» EXERCISE OBJECTIVE
Where does the string "none" appear in the records? Copy every line that contains it.

» GIVEN RECORDS
◆ ◆ ◆ ◆
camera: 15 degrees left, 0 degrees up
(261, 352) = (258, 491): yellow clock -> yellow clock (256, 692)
◆ ◆ ◆ ◆
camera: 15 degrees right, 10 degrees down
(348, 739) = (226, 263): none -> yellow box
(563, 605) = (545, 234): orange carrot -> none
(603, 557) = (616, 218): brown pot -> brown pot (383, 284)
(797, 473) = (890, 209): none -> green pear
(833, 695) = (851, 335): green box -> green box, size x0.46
◆ ◆ ◆ ◆
» WRITTEN REPLY
(348, 739) = (226, 263): none -> yellow box
(563, 605) = (545, 234): orange carrot -> none
(797, 473) = (890, 209): none -> green pear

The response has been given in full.